Extracted records

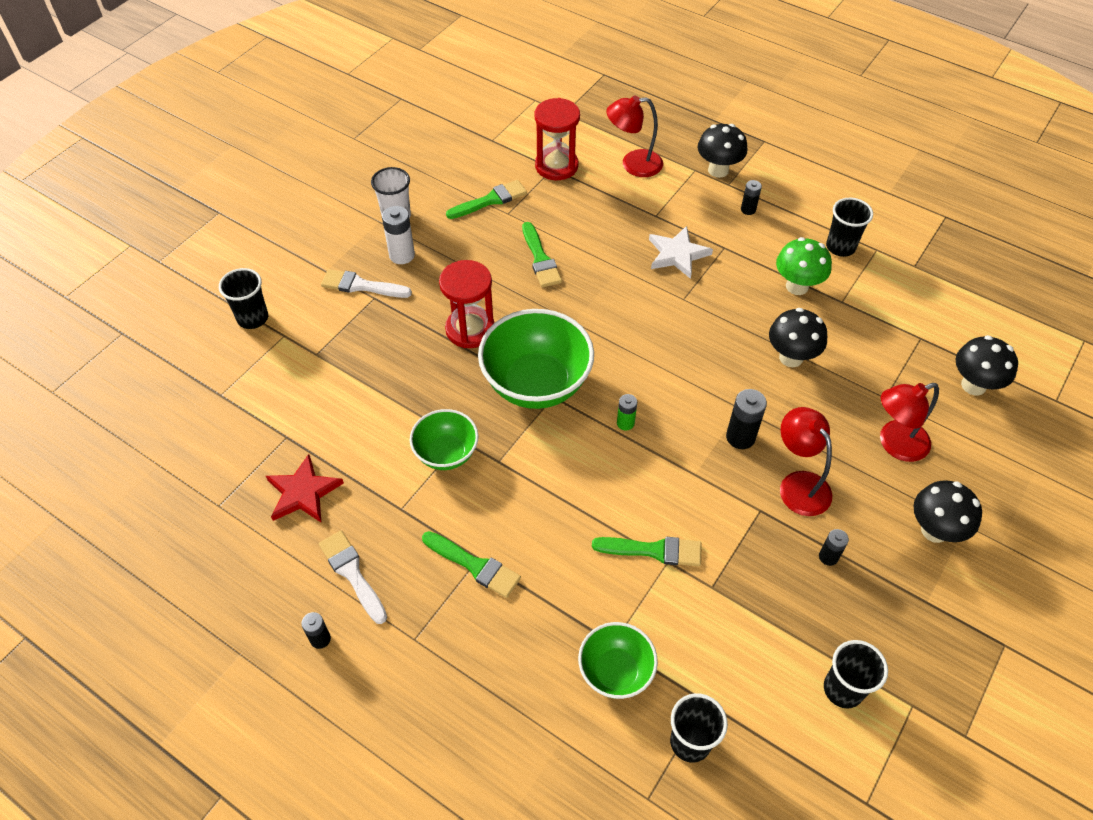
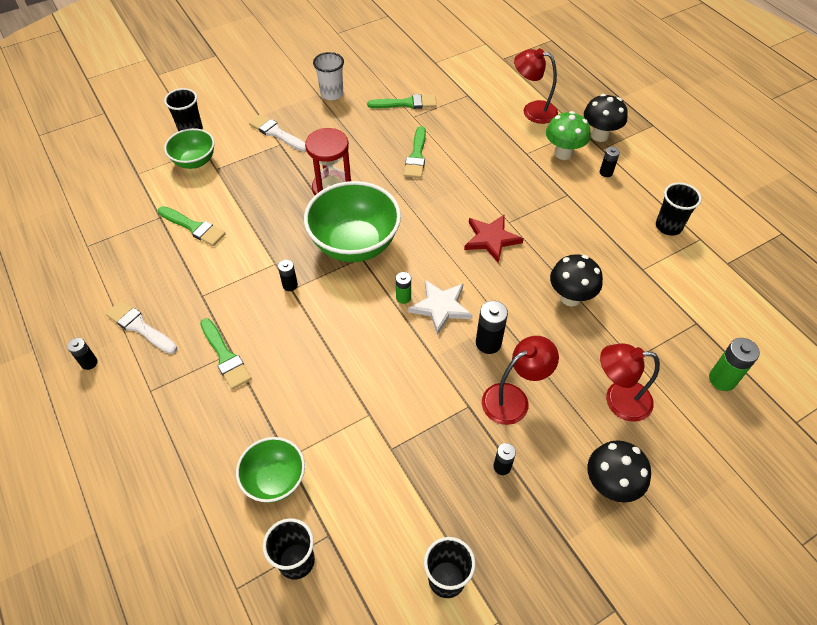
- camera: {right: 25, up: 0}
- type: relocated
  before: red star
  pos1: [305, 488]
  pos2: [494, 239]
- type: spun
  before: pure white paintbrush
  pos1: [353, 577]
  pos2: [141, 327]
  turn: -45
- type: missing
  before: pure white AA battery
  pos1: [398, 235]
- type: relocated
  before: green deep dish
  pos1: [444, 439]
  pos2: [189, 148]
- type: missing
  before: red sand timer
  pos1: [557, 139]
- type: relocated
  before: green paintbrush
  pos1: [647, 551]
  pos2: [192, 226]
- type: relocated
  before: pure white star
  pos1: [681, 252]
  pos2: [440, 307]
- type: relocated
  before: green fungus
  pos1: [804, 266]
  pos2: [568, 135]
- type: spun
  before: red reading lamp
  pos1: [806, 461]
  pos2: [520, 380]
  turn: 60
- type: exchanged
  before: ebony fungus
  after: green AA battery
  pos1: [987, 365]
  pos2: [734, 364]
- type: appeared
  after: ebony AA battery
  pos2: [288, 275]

**About this exercise**
Your task is to repeat the opening line of the entries above and each line after it, ending with the line that has "before: green paintbrush". Do not include the pictures.

**Problem solution**
- camera: {right: 25, up: 0}
- type: relocated
  before: red star
  pos1: [305, 488]
  pos2: [494, 239]
- type: spun
  before: pure white paintbrush
  pos1: [353, 577]
  pos2: [141, 327]
  turn: -45
- type: missing
  before: pure white AA battery
  pos1: [398, 235]
- type: relocated
  before: green deep dish
  pos1: [444, 439]
  pos2: [189, 148]
- type: missing
  before: red sand timer
  pos1: [557, 139]
- type: relocated
  before: green paintbrush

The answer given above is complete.